**The task**.
Copy the records below word for word. Stop after the line that contains "(różowy) (3rd from".

◇ ◇ ◇ ◇

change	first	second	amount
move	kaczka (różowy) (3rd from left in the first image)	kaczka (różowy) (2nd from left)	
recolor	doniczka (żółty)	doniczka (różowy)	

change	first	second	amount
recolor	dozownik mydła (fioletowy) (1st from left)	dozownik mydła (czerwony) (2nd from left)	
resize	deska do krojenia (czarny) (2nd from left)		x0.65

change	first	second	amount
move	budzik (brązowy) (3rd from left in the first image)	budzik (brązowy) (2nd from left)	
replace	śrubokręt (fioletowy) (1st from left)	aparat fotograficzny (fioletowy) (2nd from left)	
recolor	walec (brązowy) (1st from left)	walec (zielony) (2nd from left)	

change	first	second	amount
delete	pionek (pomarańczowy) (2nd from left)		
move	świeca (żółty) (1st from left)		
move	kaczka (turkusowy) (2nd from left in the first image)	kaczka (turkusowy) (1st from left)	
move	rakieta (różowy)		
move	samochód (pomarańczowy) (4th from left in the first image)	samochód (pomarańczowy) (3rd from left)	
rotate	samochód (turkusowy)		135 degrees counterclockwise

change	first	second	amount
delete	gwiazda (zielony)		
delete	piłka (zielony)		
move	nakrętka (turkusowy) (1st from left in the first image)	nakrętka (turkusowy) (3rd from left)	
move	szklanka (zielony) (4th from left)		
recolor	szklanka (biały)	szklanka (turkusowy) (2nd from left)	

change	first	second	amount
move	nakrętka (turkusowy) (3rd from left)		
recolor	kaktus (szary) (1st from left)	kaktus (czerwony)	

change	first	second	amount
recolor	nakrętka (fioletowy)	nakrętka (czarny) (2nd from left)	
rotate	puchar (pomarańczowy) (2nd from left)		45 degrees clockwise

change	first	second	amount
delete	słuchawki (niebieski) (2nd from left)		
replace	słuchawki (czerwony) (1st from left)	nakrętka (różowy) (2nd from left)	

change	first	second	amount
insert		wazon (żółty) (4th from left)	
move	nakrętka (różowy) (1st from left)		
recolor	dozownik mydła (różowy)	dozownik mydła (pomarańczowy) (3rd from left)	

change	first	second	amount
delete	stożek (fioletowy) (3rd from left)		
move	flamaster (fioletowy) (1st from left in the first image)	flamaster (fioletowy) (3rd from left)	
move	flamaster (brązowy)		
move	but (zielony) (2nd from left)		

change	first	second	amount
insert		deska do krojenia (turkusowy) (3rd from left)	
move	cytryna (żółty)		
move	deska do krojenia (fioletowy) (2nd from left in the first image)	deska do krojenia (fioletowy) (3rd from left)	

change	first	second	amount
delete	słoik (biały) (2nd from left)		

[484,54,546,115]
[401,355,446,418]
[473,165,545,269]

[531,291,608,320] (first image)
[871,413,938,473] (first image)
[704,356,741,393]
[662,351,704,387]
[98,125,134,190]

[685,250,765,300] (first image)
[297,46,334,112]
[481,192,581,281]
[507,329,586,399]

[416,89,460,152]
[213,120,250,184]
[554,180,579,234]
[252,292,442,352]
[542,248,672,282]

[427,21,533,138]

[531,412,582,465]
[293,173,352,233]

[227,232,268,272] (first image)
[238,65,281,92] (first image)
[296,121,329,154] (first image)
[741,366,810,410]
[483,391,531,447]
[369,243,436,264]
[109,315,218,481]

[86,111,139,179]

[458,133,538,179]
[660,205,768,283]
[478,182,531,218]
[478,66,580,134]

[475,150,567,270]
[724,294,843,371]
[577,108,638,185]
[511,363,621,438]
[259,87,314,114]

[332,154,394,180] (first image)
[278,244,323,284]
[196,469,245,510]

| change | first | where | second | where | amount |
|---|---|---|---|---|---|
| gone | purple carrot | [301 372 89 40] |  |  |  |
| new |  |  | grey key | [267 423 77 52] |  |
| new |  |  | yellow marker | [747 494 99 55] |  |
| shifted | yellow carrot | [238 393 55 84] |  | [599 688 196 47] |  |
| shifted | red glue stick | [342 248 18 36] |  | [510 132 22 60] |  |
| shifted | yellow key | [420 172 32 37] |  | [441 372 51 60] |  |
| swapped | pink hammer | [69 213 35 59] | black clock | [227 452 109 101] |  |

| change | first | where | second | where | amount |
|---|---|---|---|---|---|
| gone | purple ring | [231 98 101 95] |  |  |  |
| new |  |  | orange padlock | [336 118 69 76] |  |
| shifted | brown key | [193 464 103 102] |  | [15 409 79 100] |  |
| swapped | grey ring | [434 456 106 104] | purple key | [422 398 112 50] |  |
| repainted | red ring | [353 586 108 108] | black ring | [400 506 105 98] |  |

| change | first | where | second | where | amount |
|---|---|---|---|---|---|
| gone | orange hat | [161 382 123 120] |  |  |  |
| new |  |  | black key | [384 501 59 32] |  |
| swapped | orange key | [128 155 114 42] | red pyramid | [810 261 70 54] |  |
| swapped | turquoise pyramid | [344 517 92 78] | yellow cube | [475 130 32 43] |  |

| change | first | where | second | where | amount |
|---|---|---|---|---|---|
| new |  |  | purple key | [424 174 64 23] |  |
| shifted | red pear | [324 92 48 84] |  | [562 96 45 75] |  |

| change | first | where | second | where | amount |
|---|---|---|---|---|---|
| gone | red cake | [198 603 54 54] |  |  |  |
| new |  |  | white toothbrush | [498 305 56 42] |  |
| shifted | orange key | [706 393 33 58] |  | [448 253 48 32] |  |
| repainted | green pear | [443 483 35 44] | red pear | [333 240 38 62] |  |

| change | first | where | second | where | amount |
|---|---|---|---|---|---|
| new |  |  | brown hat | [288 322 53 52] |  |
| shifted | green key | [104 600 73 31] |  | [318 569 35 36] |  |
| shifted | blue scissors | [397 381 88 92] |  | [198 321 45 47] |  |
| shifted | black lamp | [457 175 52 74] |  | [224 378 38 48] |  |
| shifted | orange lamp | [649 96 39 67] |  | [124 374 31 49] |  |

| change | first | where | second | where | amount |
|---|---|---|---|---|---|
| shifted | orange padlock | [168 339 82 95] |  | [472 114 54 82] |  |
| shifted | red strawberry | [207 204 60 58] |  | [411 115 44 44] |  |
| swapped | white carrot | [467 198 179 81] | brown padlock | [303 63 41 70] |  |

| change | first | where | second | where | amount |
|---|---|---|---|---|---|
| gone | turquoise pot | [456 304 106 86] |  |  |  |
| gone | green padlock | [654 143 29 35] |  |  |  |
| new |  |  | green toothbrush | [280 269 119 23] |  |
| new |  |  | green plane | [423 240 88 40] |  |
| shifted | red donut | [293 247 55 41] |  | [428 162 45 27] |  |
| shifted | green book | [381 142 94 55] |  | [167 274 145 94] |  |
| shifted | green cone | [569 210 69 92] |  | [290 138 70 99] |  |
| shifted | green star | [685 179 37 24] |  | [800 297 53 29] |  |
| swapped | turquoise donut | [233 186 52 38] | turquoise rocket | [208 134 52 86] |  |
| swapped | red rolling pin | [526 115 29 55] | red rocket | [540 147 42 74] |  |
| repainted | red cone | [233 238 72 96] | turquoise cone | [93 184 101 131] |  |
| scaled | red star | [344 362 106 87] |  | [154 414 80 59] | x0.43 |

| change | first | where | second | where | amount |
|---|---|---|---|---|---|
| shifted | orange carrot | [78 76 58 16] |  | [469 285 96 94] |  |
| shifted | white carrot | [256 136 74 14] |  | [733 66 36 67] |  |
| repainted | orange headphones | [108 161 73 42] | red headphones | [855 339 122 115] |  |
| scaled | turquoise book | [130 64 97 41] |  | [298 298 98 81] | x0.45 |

◇ ◇ ◇ ◇

**Solution for this task**.
change	first	second	amount
move	kaczka (różowy) (3rd from left in the first image)	kaczka (różowy) (2nd from left)	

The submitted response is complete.